What you will do >>
Reproduce the records below word for word, from the line with "What do you see at coordinates (1095, 83)" up to and including the line with "(1107, 458).".

Entries for locating text and elements:
----------------------------------------

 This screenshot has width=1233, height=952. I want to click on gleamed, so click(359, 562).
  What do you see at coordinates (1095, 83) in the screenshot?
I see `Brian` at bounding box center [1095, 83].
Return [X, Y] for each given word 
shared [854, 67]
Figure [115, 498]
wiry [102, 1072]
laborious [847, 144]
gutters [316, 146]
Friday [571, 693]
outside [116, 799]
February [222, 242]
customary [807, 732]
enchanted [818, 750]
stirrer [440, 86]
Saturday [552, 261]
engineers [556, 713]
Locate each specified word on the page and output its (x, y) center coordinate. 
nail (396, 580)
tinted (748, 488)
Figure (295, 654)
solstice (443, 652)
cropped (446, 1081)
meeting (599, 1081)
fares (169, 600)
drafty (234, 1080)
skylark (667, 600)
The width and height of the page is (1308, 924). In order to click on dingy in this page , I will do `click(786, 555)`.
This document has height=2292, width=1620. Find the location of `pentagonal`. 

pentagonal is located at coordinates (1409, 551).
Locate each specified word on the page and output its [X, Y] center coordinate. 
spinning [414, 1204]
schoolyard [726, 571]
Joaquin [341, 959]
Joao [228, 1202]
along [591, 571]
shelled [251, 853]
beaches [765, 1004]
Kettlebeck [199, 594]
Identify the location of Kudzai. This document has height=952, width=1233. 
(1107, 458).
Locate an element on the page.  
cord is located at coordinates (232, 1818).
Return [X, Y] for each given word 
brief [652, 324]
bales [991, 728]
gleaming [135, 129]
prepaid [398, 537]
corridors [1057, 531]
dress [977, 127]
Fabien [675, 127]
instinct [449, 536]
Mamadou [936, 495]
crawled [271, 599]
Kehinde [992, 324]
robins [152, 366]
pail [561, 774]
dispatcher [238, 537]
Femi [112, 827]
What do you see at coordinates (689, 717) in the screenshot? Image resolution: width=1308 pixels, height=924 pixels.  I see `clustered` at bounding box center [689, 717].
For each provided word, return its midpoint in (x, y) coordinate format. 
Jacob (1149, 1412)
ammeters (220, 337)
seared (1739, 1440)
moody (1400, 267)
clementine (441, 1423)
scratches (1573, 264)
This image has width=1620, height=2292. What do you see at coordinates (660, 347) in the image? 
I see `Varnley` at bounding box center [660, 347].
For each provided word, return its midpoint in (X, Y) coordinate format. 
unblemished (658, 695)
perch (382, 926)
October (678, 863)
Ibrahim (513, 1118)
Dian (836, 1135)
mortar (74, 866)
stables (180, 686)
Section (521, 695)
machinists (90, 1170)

----------------------------------------

Task result >>
  What do you see at coordinates (1095, 83) in the screenshot?
I see `Brian` at bounding box center [1095, 83].
Return [X, Y] for each given word 
shared [854, 67]
Figure [115, 498]
wiry [102, 1072]
laborious [847, 144]
gutters [316, 146]
Friday [571, 693]
outside [116, 799]
February [222, 242]
customary [807, 732]
enchanted [818, 750]
stirrer [440, 86]
Saturday [552, 261]
engineers [556, 713]
Locate each specified word on the page and output its (x, y) center coordinate. 
nail (396, 580)
tinted (748, 488)
Figure (295, 654)
solstice (443, 652)
cropped (446, 1081)
meeting (599, 1081)
fares (169, 600)
drafty (234, 1080)
skylark (667, 600)
The width and height of the page is (1308, 924). In order to click on dingy in this page , I will do `click(786, 555)`.
This document has height=2292, width=1620. Find the location of `pentagonal`. 

pentagonal is located at coordinates (1409, 551).
Locate each specified word on the page and output its [X, Y] center coordinate. 
spinning [414, 1204]
schoolyard [726, 571]
Joaquin [341, 959]
Joao [228, 1202]
along [591, 571]
shelled [251, 853]
beaches [765, 1004]
Kettlebeck [199, 594]
Identify the location of Kudzai. This document has height=952, width=1233. 
(1107, 458).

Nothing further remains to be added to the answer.